> Work required:
If a line below contains the string "NAND", return that line.

> Exercise data:
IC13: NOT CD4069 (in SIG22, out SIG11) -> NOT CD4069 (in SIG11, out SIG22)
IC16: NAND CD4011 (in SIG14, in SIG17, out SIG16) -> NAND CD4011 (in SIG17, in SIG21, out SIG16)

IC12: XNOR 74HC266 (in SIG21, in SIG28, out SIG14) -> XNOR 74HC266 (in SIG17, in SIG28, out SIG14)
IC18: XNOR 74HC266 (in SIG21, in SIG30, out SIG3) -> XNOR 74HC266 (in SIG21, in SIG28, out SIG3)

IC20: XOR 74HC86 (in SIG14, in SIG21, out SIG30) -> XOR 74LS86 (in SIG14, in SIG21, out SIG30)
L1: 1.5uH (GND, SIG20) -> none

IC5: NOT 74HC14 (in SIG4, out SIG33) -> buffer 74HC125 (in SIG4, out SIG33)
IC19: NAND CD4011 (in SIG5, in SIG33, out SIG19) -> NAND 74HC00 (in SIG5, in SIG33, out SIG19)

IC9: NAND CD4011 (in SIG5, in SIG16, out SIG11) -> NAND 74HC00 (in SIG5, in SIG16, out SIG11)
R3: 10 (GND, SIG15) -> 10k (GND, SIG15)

> Result of the task:
IC16: NAND CD4011 (in SIG14, in SIG17, out SIG16) -> NAND CD4011 (in SIG17, in SIG21, out SIG16)
IC19: NAND CD4011 (in SIG5, in SIG33, out SIG19) -> NAND 74HC00 (in SIG5, in SIG33, out SIG19)
IC9: NAND CD4011 (in SIG5, in SIG16, out SIG11) -> NAND 74HC00 (in SIG5, in SIG16, out SIG11)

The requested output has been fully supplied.